- Problem requirements: Set the data down again, exactly as it reads, but without the pictures.

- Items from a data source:
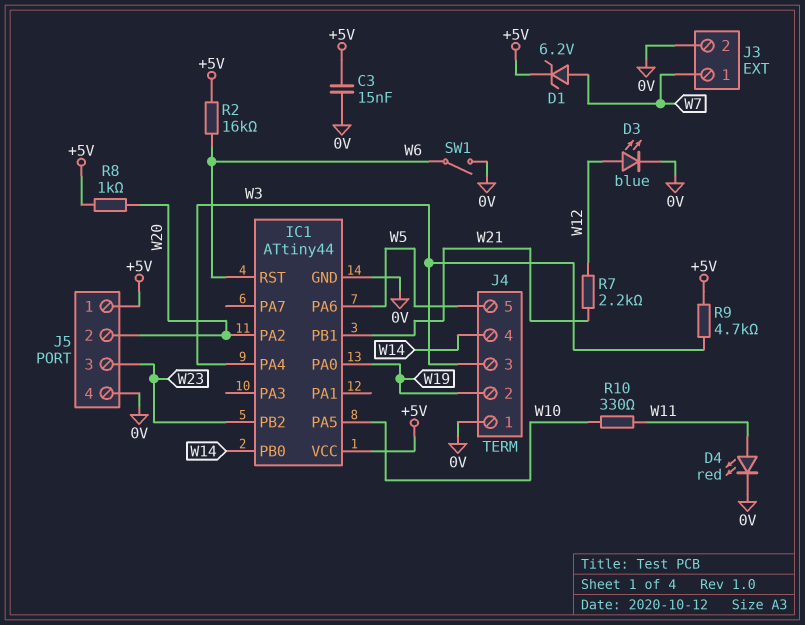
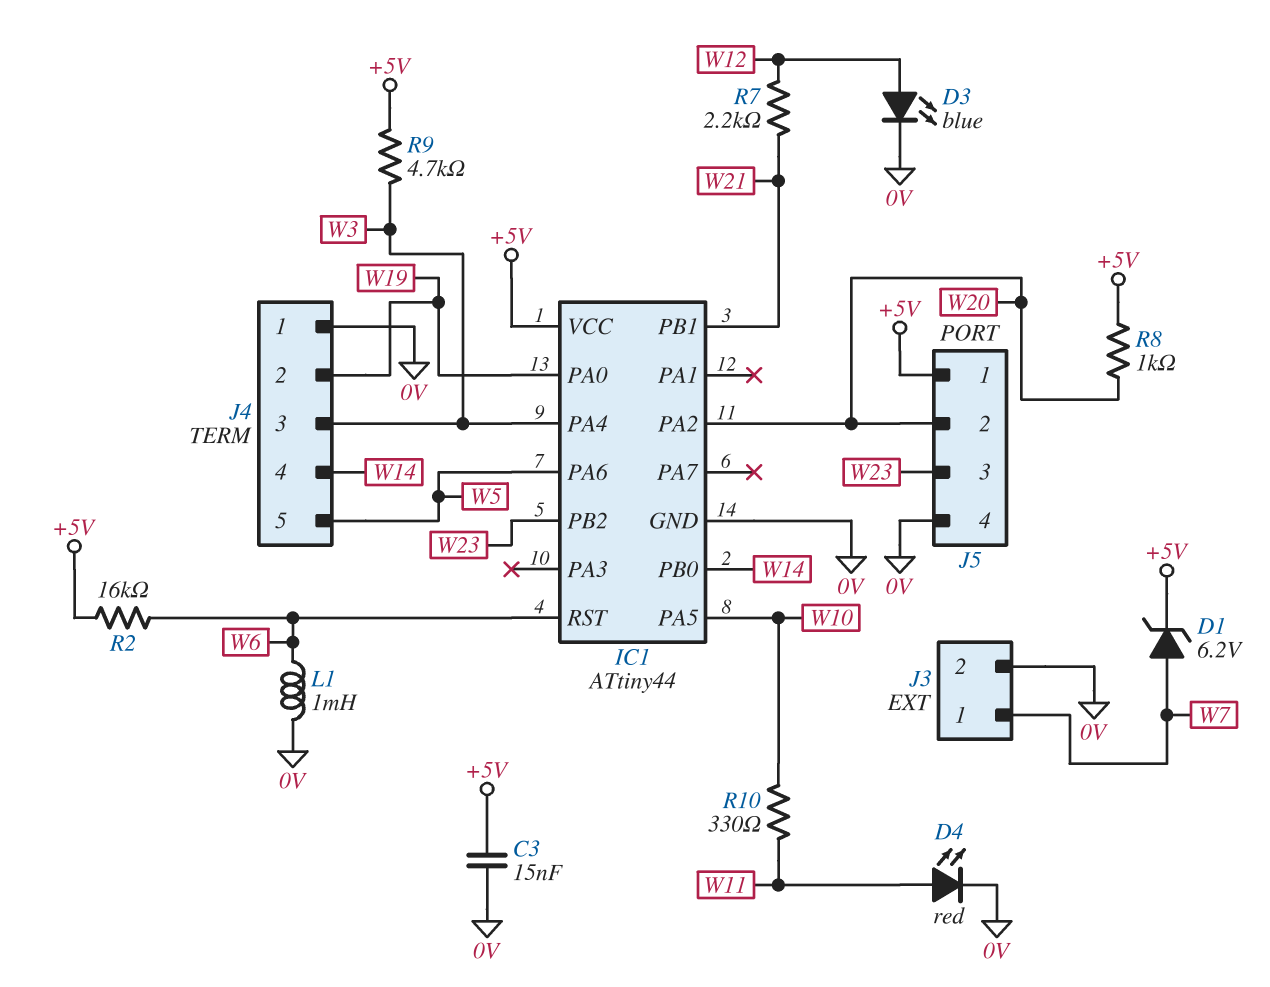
L1: none -> 1mH (0V, W6)
SW1: switch (0V, W6) -> none

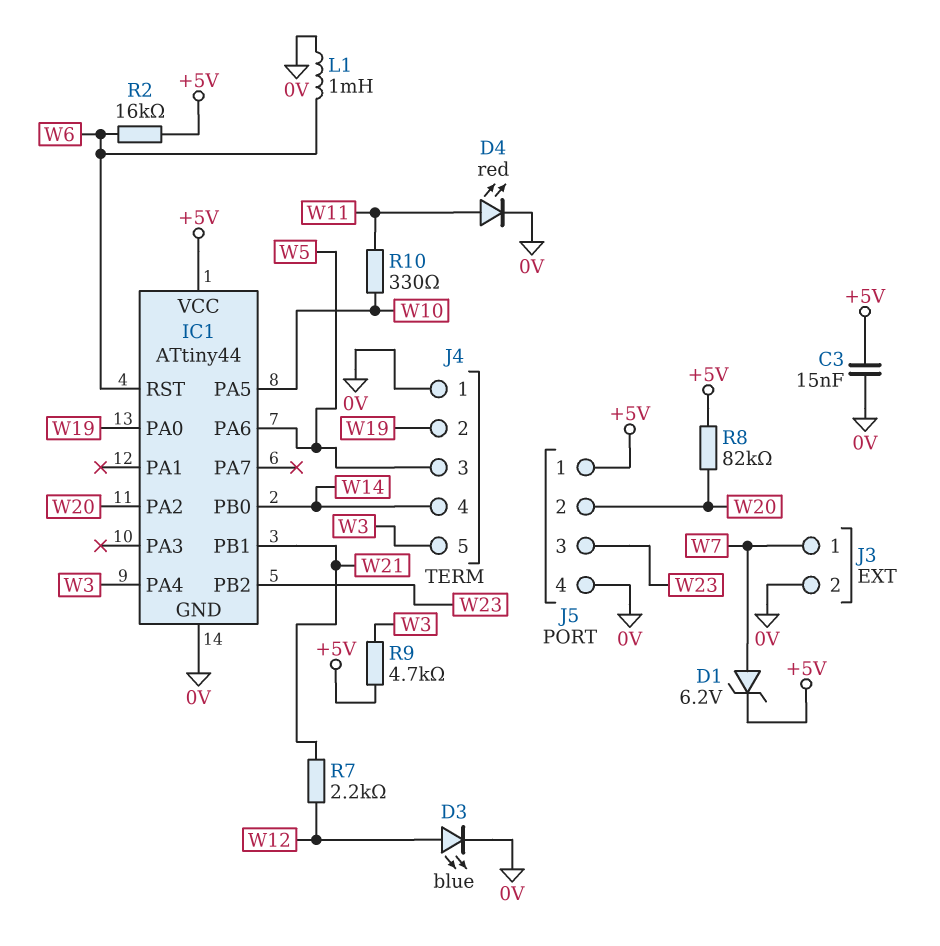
J4 pin 3: W3 -> W5
J4 pin 5: W5 -> W3
R8: 1k (+5V, W20) -> 82k (+5V, W20)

- Answer for this exercise:
L1: none -> 1mH (0V, W6)
SW1: switch (0V, W6) -> none

J4 pin 3: W3 -> W5
J4 pin 5: W5 -> W3
R8: 1k (+5V, W20) -> 82k (+5V, W20)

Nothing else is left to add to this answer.